(Dataset items)
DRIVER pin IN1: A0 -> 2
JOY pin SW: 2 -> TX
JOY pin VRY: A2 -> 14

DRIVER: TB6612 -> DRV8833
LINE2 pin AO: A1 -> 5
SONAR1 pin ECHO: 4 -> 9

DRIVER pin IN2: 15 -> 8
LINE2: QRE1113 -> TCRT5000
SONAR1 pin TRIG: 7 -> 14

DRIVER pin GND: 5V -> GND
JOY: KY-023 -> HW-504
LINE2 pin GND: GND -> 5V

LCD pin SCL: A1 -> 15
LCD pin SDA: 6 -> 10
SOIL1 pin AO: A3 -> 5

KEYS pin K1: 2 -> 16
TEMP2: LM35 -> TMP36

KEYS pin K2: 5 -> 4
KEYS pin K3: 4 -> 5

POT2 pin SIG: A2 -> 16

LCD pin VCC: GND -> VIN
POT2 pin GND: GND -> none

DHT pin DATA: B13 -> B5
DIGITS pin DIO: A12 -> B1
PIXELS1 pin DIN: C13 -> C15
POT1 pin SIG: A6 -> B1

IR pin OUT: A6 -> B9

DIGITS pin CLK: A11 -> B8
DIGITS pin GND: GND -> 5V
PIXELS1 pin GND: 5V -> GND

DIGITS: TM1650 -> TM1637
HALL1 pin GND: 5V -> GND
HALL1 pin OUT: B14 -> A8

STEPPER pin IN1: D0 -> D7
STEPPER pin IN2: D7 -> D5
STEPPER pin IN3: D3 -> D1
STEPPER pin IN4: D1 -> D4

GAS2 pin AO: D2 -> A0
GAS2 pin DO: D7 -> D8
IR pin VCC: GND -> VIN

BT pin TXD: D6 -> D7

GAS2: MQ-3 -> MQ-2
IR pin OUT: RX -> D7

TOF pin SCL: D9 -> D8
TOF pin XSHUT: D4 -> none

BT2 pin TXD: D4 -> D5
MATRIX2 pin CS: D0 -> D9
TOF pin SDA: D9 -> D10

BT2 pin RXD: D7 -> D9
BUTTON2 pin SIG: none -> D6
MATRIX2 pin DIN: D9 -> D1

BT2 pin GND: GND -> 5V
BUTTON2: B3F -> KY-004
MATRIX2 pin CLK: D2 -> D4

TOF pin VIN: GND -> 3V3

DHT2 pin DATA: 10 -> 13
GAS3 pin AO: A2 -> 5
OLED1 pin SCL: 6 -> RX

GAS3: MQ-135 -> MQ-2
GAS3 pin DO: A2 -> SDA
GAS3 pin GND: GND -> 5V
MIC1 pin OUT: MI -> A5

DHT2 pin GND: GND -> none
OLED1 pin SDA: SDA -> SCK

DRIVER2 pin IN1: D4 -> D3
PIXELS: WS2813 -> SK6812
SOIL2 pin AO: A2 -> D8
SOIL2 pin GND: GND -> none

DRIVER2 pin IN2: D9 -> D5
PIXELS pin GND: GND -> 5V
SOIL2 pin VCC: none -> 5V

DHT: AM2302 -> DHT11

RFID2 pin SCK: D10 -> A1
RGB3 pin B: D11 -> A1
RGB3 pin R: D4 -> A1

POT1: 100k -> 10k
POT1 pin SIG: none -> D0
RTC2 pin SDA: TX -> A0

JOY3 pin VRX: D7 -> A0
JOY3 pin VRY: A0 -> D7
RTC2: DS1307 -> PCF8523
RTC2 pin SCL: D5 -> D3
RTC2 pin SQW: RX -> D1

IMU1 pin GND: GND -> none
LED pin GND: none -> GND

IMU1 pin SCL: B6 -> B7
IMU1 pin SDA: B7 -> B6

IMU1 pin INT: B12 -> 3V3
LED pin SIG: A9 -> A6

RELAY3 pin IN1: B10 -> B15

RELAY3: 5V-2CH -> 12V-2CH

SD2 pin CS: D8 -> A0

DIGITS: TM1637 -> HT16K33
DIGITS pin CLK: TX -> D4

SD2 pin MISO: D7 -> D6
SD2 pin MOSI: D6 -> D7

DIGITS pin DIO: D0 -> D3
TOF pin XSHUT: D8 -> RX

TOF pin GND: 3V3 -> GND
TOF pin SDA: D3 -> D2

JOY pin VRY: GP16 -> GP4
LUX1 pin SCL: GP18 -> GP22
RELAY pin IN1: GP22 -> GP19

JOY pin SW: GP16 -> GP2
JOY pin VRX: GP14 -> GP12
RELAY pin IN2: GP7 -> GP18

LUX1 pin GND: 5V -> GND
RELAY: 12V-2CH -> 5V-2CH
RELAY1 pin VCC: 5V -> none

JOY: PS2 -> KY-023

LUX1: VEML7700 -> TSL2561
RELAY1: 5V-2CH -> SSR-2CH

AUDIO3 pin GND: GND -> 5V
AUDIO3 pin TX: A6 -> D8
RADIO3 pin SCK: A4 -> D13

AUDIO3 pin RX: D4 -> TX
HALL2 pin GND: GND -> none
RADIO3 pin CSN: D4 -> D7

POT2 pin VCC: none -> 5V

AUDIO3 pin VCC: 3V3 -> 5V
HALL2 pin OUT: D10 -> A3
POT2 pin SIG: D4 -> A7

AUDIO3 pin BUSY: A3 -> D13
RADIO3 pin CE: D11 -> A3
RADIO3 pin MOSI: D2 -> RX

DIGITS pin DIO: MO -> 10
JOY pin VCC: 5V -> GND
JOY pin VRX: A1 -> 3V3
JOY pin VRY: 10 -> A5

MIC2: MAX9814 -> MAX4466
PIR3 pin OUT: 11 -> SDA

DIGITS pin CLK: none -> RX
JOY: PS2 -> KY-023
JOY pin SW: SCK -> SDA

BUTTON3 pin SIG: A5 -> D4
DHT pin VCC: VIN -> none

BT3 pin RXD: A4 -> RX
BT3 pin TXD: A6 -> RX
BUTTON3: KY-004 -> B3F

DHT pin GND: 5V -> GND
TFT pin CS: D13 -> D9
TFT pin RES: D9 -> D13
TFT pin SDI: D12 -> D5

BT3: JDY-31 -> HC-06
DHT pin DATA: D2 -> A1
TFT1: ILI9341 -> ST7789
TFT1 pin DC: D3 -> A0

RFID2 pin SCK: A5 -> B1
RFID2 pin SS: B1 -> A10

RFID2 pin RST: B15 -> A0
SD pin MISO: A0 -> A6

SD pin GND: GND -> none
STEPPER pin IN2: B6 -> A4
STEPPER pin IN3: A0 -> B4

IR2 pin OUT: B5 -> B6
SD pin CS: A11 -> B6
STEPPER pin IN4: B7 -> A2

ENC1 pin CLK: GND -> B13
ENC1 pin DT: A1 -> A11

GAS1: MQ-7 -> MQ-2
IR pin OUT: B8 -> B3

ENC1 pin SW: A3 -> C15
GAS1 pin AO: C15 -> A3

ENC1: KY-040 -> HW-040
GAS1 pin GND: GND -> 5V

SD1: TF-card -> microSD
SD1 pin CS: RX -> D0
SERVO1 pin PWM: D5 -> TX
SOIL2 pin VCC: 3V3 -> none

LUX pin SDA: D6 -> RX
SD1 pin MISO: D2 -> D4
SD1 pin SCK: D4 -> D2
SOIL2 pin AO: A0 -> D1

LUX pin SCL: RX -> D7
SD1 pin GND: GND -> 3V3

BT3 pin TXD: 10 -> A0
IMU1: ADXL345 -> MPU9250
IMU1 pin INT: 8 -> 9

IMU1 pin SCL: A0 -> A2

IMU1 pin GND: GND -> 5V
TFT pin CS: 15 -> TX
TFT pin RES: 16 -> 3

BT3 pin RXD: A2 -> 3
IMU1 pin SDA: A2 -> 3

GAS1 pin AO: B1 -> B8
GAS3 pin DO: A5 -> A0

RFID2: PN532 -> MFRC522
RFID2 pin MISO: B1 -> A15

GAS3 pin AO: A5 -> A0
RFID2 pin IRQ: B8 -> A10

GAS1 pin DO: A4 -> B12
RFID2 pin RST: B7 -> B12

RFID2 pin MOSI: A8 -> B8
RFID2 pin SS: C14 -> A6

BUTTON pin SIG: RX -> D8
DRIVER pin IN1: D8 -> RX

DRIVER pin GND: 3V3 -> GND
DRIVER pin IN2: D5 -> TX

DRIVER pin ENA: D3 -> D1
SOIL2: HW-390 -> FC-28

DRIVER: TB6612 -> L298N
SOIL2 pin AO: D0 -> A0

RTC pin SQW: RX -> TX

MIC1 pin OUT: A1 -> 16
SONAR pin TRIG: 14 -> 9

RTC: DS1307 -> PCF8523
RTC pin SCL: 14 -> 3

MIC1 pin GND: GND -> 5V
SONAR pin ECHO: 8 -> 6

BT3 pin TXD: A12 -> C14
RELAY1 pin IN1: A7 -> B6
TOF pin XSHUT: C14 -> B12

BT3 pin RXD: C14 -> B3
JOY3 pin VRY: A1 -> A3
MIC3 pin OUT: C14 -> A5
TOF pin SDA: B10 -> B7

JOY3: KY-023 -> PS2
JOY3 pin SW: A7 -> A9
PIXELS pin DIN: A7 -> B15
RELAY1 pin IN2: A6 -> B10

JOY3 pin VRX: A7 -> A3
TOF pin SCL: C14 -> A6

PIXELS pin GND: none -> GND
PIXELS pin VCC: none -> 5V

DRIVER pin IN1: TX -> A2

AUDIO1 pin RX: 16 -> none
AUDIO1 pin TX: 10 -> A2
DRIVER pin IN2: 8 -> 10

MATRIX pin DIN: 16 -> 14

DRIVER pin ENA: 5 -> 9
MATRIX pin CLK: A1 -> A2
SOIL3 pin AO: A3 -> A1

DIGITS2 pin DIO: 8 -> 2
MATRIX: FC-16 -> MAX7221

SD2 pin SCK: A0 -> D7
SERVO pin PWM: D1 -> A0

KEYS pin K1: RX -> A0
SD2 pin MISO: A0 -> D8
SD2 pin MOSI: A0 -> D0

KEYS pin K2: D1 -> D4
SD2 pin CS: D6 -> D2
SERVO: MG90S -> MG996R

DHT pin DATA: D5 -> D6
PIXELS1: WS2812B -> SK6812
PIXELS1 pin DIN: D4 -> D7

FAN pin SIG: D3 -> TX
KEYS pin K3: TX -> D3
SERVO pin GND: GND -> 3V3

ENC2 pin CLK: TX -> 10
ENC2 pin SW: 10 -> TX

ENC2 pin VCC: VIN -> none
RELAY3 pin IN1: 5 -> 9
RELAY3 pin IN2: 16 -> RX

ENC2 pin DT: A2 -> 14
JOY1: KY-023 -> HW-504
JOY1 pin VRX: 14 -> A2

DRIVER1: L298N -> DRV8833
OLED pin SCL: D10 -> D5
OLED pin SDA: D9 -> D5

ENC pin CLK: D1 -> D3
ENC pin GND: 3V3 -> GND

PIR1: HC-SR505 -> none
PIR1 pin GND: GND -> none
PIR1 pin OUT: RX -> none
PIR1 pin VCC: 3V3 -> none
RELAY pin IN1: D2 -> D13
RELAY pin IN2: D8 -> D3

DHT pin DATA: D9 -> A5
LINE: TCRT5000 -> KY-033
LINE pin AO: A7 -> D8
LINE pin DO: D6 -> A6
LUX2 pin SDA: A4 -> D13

# What this task involves:
Copy out, from the records above, every line that holds the string "TRIG".

# Result of the task:
SONAR1 pin TRIG: 7 -> 14
SONAR pin TRIG: 14 -> 9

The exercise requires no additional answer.